Task requirements: Leave out every picture and set down, exactly, the lines below from the one holding "camera: 150 degrees right, 5 degrees up" up to and including the one holding "(755, 364) = (449, 272): yellow".

Data listing:
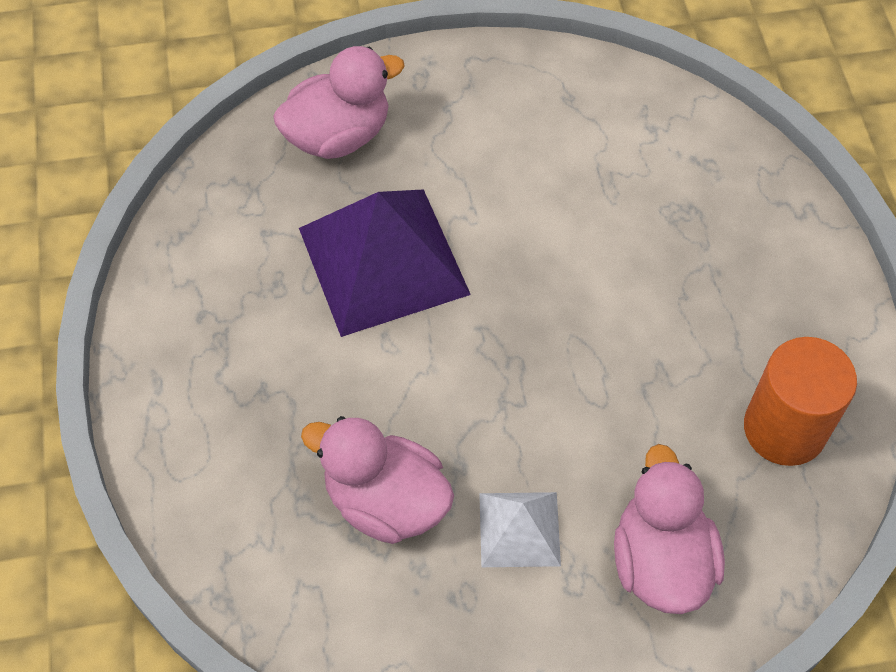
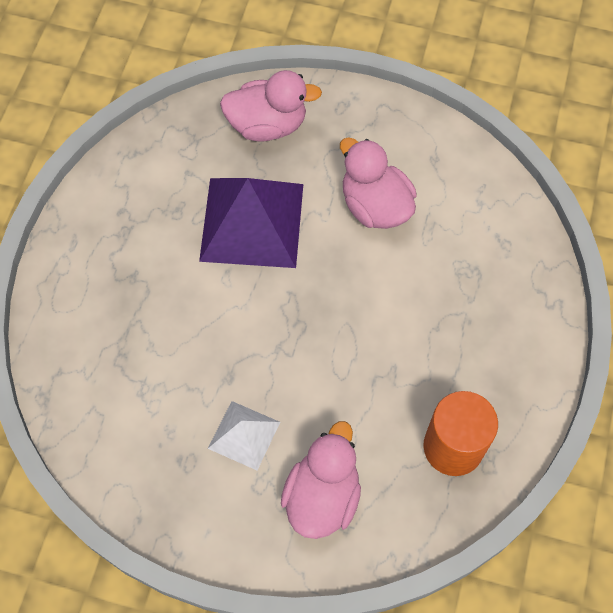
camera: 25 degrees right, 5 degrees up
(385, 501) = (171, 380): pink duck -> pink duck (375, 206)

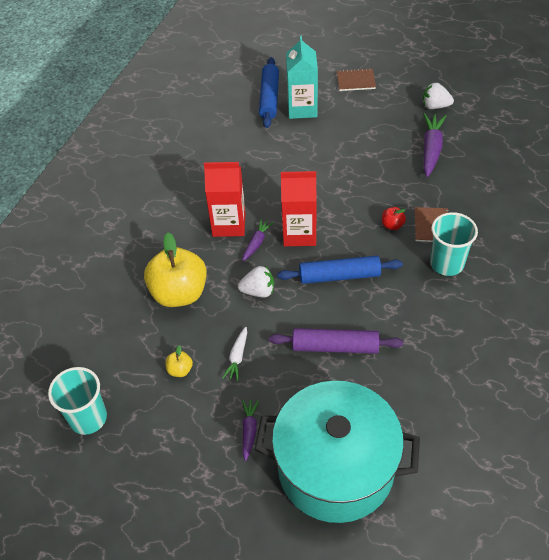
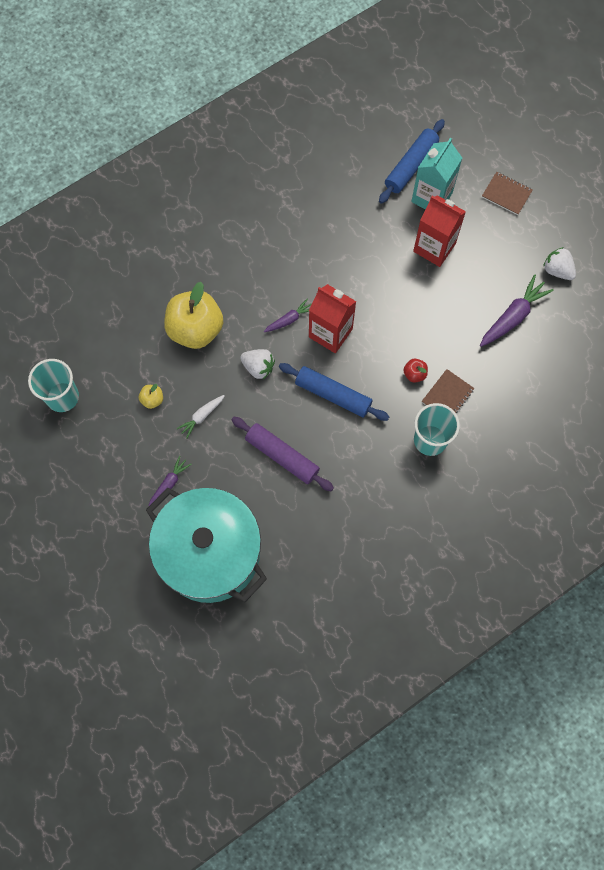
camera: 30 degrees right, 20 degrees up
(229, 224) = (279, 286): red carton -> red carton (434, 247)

---

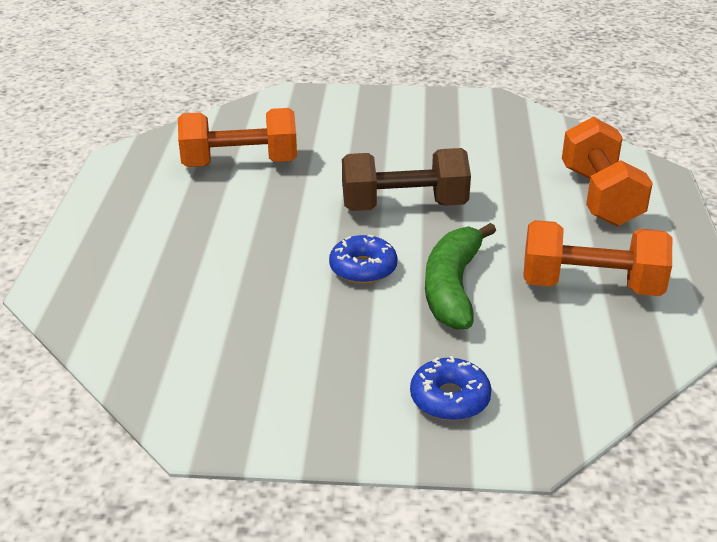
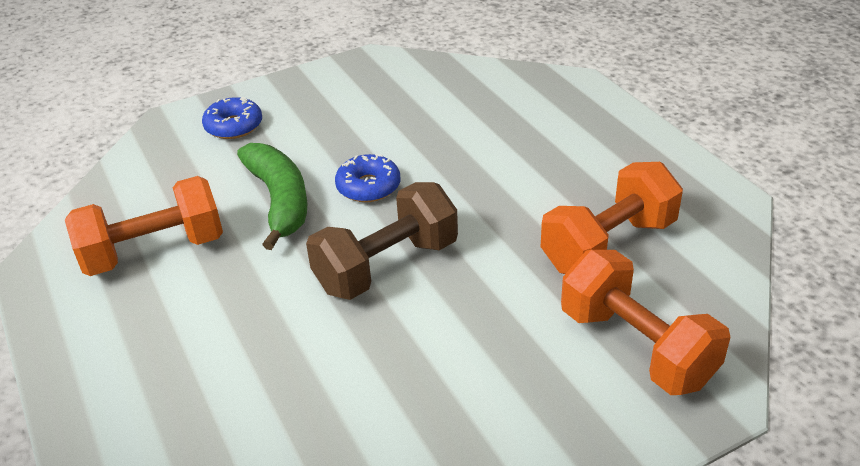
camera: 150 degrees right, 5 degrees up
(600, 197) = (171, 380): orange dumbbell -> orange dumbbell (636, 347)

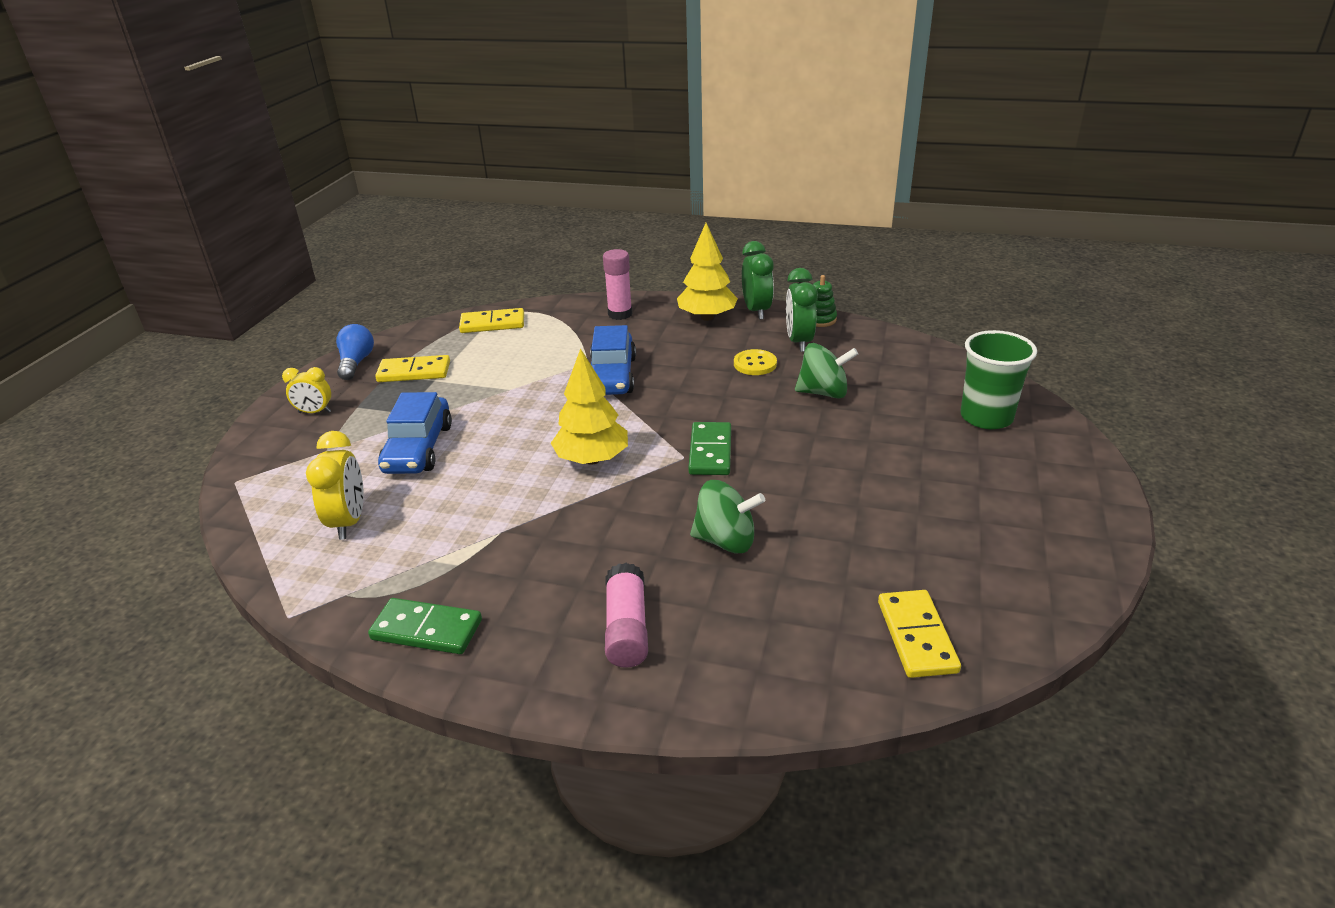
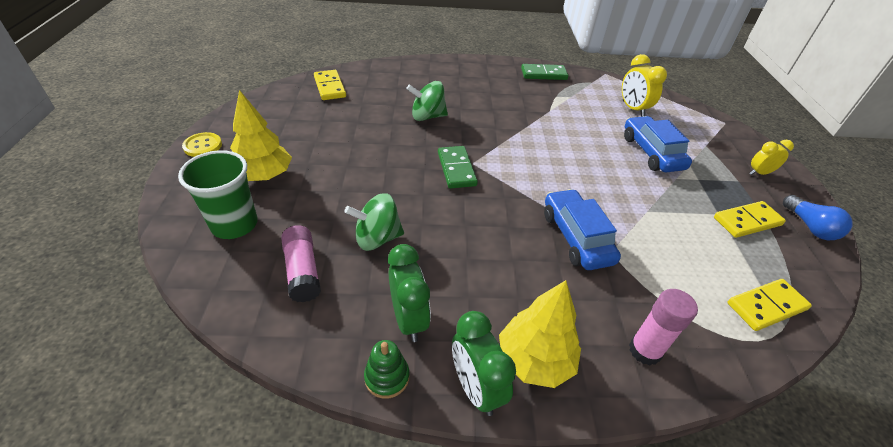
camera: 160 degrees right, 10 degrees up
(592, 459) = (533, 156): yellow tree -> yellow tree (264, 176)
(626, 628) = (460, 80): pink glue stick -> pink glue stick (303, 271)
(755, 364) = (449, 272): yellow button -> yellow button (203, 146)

...

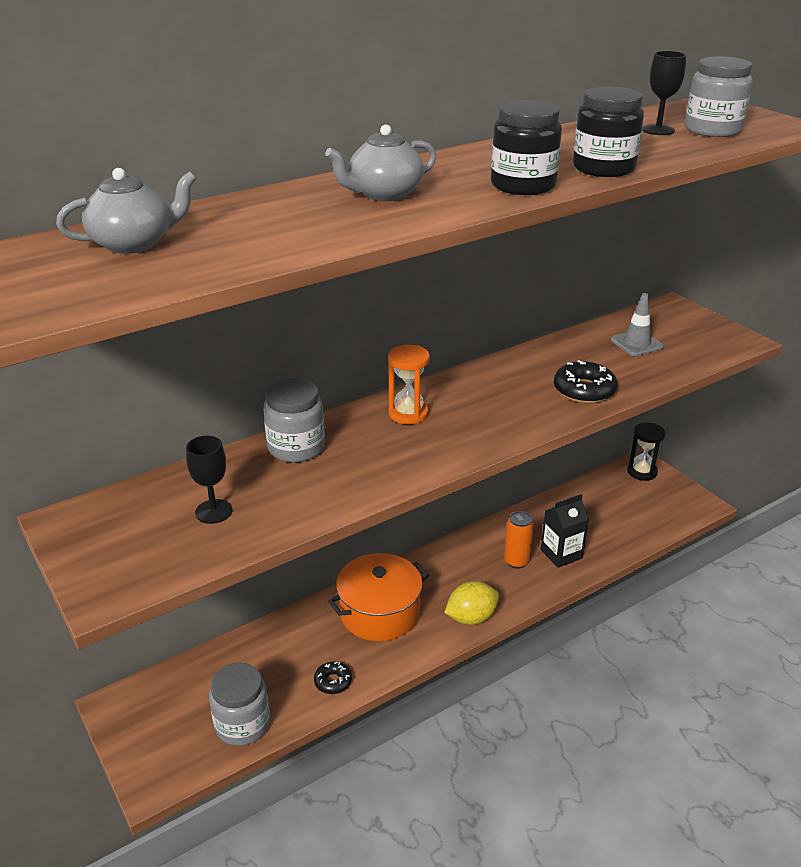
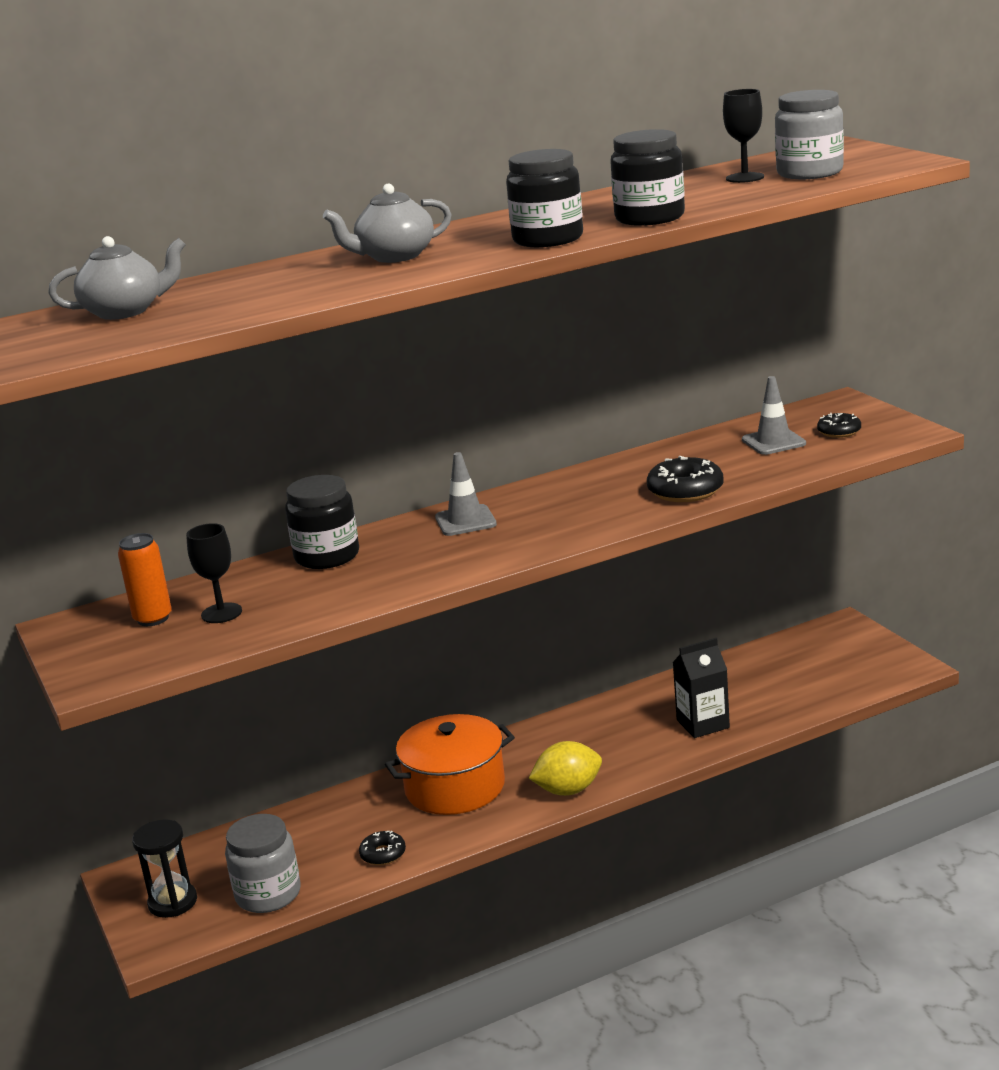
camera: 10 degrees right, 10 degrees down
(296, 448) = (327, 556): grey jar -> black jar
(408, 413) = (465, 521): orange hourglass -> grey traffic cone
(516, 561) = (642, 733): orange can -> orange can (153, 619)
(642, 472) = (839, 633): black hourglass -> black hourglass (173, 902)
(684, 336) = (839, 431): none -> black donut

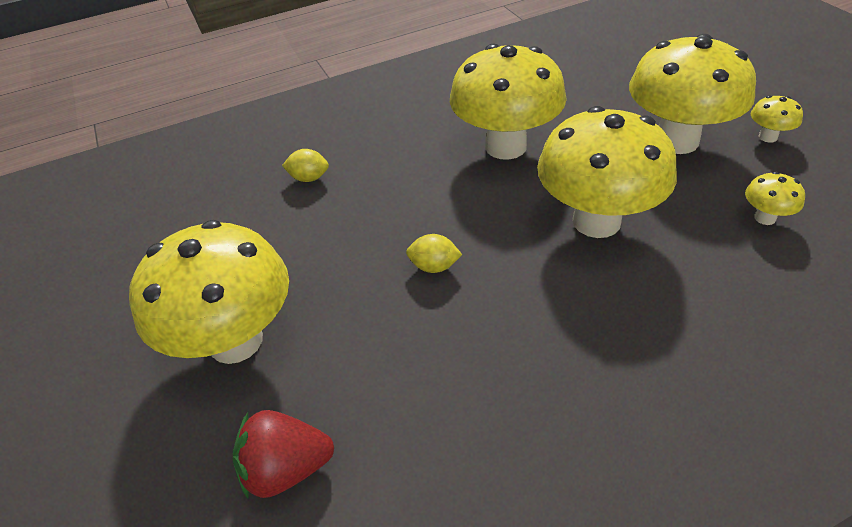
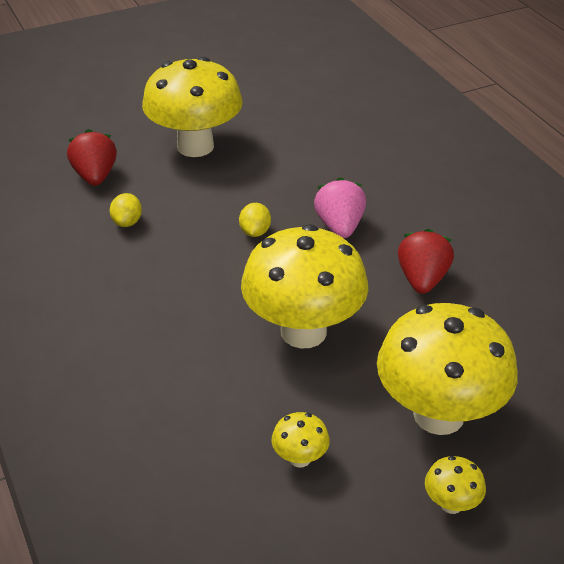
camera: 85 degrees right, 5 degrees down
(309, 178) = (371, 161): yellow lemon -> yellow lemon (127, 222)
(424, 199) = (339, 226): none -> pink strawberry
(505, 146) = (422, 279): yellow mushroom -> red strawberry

Exercise answer:
camera: 150 degrees right, 5 degrees up
(600, 197) = (171, 380): orange dumbbell -> orange dumbbell (636, 347)

camera: 160 degrees right, 10 degrees up
(592, 459) = (533, 156): yellow tree -> yellow tree (264, 176)
(626, 628) = (460, 80): pink glue stick -> pink glue stick (303, 271)
(755, 364) = (449, 272): yellow button -> yellow button (203, 146)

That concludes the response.